WHAT NEEDS TO BE DONE ▸ Extract each line of the data that contains the string "kern", treating uppercase and lowercase as different.

PROVIDED MATERIAL ▸
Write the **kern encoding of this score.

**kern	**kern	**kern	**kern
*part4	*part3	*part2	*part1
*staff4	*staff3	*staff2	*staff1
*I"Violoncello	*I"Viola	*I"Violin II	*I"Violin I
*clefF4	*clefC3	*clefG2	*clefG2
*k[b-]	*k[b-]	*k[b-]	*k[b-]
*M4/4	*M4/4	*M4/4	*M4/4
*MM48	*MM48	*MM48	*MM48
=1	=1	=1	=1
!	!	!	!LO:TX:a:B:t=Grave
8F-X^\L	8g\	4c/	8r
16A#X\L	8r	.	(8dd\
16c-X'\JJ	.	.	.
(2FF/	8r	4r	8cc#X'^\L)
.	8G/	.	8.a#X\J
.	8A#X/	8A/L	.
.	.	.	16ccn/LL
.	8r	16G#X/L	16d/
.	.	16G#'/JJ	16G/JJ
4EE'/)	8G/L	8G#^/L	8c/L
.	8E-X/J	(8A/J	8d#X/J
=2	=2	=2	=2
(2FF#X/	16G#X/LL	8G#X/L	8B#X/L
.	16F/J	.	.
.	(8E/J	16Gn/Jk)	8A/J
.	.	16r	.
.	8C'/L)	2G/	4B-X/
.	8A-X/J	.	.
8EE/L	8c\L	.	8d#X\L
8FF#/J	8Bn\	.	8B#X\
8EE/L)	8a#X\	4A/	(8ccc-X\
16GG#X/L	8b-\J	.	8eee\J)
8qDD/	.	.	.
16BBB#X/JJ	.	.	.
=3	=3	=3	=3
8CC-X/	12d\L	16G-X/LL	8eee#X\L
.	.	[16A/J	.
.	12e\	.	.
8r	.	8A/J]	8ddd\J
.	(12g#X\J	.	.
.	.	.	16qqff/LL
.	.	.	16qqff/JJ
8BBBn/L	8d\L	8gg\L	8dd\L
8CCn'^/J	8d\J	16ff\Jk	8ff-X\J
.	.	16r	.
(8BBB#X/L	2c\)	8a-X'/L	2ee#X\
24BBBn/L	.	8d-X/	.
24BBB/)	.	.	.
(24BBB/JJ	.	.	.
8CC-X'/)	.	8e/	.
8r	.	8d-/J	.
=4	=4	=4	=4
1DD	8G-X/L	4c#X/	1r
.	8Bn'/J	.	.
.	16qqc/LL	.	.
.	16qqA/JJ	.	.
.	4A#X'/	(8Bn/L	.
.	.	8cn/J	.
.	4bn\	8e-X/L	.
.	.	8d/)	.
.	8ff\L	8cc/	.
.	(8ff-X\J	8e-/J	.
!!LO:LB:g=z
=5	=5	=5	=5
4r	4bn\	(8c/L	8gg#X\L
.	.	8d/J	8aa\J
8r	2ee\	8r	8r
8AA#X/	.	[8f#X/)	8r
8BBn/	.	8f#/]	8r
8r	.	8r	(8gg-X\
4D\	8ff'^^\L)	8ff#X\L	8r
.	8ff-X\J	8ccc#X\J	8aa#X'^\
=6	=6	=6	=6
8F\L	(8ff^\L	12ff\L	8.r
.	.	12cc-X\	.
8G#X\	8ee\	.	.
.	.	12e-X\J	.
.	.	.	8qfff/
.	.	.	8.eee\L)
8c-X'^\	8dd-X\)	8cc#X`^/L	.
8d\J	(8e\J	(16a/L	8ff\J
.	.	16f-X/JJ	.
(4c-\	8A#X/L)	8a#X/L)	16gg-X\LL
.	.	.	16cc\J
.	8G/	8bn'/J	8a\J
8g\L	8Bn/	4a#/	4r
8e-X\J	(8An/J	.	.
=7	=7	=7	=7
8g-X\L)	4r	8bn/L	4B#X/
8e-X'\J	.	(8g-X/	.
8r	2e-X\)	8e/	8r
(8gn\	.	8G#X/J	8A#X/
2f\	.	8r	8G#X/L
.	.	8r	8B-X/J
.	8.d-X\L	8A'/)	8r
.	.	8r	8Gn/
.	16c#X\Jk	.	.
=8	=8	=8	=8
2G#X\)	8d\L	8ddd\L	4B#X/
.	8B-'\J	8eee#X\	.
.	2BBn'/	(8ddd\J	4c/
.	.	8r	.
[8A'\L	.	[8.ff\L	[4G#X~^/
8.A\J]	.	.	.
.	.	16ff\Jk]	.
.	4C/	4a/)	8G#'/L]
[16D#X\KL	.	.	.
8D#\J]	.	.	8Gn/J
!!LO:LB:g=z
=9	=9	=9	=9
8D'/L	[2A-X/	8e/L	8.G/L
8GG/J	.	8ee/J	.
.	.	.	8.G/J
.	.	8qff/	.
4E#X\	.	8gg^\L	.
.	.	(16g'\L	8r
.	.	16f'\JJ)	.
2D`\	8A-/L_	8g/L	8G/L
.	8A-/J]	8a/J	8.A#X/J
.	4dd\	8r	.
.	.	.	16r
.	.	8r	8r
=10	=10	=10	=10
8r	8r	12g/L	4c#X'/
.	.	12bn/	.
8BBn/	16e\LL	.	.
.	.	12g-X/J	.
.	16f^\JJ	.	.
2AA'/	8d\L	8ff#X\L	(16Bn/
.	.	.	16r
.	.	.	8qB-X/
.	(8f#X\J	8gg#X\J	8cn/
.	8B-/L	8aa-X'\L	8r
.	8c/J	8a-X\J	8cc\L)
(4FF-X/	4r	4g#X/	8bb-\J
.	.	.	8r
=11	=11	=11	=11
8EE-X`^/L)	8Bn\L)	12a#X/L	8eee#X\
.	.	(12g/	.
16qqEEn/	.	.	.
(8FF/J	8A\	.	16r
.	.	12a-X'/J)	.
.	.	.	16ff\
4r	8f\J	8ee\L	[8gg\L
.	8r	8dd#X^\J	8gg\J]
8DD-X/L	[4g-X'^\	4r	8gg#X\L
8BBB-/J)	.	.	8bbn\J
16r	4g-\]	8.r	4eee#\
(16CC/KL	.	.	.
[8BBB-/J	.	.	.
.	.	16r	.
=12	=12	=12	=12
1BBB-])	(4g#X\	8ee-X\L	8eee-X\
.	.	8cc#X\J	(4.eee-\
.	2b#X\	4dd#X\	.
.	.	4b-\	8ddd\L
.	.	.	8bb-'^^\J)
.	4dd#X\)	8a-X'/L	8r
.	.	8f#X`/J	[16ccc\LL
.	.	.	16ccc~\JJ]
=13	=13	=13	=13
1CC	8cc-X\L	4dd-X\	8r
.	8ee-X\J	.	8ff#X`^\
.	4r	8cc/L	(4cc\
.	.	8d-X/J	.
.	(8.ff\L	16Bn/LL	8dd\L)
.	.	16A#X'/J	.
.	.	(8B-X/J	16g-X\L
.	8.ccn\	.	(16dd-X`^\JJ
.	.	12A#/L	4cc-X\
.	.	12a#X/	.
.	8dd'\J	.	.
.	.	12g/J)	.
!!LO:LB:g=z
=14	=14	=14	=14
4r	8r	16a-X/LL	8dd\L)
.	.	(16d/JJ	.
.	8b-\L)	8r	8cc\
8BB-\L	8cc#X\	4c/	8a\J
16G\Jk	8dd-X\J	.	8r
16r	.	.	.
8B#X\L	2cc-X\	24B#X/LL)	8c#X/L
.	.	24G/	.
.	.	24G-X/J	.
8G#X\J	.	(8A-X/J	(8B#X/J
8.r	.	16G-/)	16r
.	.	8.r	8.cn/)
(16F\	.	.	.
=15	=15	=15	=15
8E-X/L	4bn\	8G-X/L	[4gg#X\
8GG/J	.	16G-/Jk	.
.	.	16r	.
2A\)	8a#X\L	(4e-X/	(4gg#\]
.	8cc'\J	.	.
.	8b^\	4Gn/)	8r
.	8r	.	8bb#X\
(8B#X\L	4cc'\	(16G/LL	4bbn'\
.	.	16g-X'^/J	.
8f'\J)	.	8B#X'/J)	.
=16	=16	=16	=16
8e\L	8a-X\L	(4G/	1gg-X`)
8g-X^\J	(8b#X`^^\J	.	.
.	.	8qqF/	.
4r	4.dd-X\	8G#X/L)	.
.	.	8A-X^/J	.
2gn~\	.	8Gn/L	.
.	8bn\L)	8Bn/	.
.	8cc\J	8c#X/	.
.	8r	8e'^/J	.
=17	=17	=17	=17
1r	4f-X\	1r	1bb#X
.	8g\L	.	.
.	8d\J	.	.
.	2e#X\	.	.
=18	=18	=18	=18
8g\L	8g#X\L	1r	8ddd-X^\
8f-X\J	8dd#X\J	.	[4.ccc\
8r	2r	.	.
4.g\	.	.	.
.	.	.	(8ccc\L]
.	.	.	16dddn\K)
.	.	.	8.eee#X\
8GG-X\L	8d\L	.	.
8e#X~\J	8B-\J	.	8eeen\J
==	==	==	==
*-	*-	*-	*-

ANSWER ▸
Write the **kern encoding of this score.
**kern	**kern	**kern	**kern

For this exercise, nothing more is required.